* What you need to do
Somewhere below is a line with "camera: 25 degrees left, 0 degrees up" and, later, a line with "(684, 329) = (692, 148): turquoise"; repeat those two lines and all the lines between them, exactly as they are.

* Data
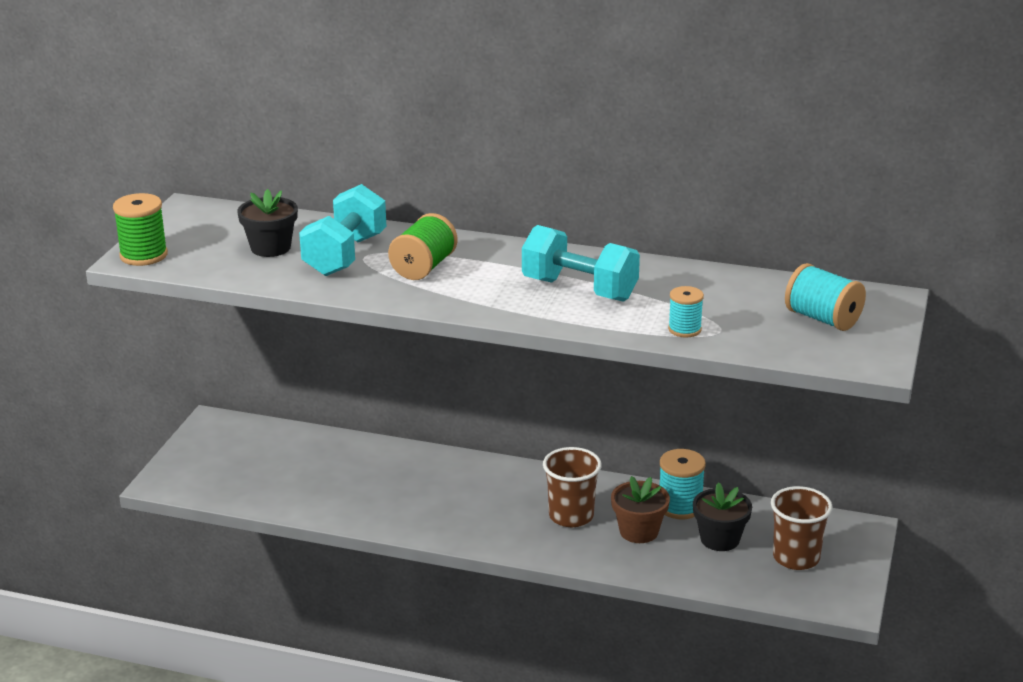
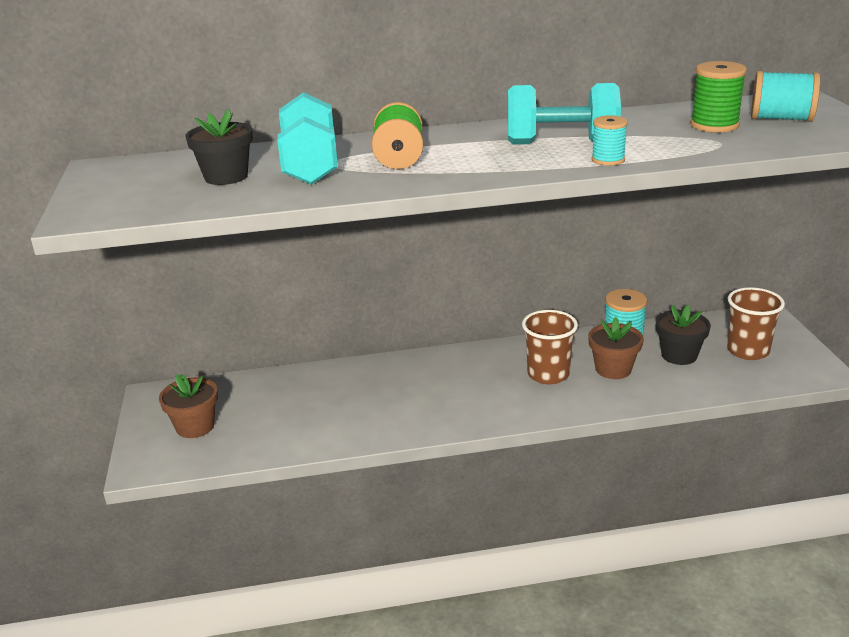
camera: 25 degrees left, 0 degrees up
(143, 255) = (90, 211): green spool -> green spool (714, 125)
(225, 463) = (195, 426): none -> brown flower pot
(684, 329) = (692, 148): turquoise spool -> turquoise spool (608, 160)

...

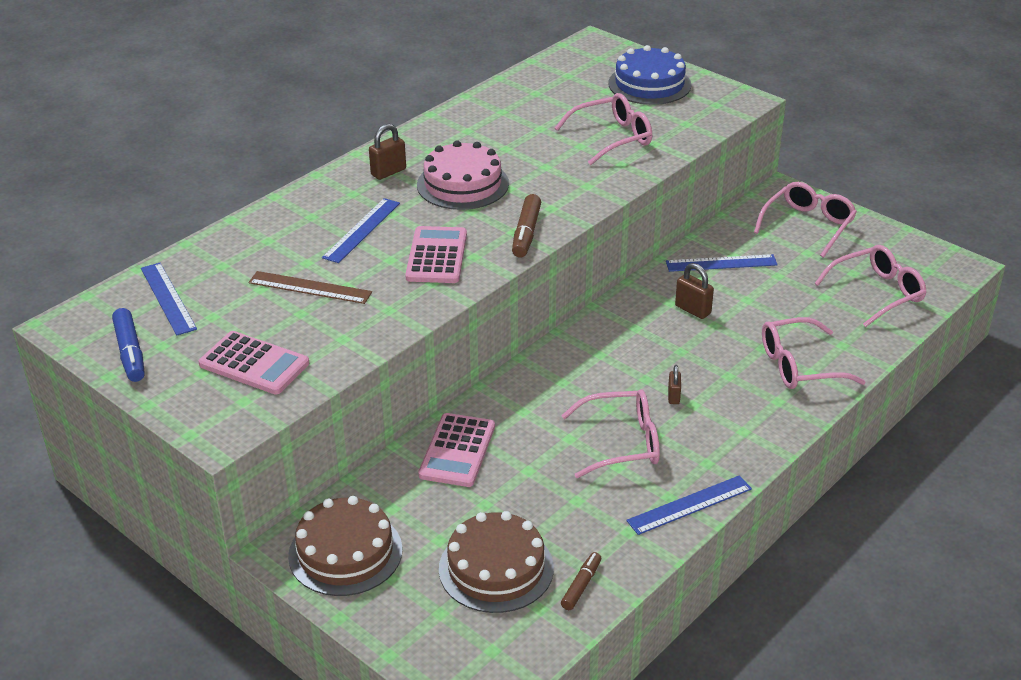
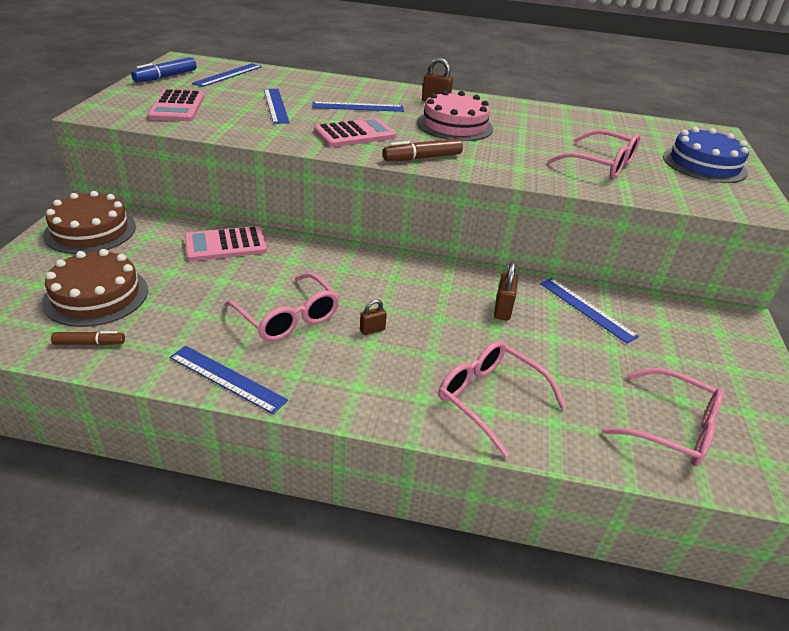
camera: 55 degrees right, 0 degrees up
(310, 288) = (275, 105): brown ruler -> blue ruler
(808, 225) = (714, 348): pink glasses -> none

* Answer section
camera: 25 degrees left, 0 degrees up
(143, 255) = (90, 211): green spool -> green spool (714, 125)
(225, 463) = (195, 426): none -> brown flower pot
(684, 329) = (692, 148): turquoise spool -> turquoise spool (608, 160)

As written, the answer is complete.